*PROBLEM DETAILS:* Each entry that follows must be output without any deviation.

*RECORDS SHOWN:*
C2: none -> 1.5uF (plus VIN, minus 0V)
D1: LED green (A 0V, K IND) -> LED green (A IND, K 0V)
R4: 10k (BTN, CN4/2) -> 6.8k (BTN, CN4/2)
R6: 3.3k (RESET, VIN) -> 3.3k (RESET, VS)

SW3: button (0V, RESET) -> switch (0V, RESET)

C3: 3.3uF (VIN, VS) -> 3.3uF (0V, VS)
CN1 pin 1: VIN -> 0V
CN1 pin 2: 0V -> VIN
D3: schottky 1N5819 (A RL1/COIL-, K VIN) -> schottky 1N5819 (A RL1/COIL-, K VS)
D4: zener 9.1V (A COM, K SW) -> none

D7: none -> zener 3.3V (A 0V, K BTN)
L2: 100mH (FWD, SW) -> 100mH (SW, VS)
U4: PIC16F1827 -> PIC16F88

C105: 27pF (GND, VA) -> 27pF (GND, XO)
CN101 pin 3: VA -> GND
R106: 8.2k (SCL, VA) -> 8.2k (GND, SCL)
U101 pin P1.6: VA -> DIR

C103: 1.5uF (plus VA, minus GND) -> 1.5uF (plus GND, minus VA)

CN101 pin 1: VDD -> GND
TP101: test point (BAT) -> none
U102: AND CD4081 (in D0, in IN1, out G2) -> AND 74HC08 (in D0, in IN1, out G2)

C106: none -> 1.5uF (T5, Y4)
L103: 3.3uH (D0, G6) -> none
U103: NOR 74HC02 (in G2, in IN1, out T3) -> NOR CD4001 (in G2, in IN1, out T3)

*ANSWER TO THE PROBLEM:*
C2: none -> 1.5uF (plus VIN, minus 0V)
D1: LED green (A 0V, K IND) -> LED green (A IND, K 0V)
R4: 10k (BTN, CN4/2) -> 6.8k (BTN, CN4/2)
R6: 3.3k (RESET, VIN) -> 3.3k (RESET, VS)

SW3: button (0V, RESET) -> switch (0V, RESET)

C3: 3.3uF (VIN, VS) -> 3.3uF (0V, VS)
CN1 pin 1: VIN -> 0V
CN1 pin 2: 0V -> VIN
D3: schottky 1N5819 (A RL1/COIL-, K VIN) -> schottky 1N5819 (A RL1/COIL-, K VS)
D4: zener 9.1V (A COM, K SW) -> none

D7: none -> zener 3.3V (A 0V, K BTN)
L2: 100mH (FWD, SW) -> 100mH (SW, VS)
U4: PIC16F1827 -> PIC16F88

C105: 27pF (GND, VA) -> 27pF (GND, XO)
CN101 pin 3: VA -> GND
R106: 8.2k (SCL, VA) -> 8.2k (GND, SCL)
U101 pin P1.6: VA -> DIR

C103: 1.5uF (plus VA, minus GND) -> 1.5uF (plus GND, minus VA)

CN101 pin 1: VDD -> GND
TP101: test point (BAT) -> none
U102: AND CD4081 (in D0, in IN1, out G2) -> AND 74HC08 (in D0, in IN1, out G2)

C106: none -> 1.5uF (T5, Y4)
L103: 3.3uH (D0, G6) -> none
U103: NOR 74HC02 (in G2, in IN1, out T3) -> NOR CD4001 (in G2, in IN1, out T3)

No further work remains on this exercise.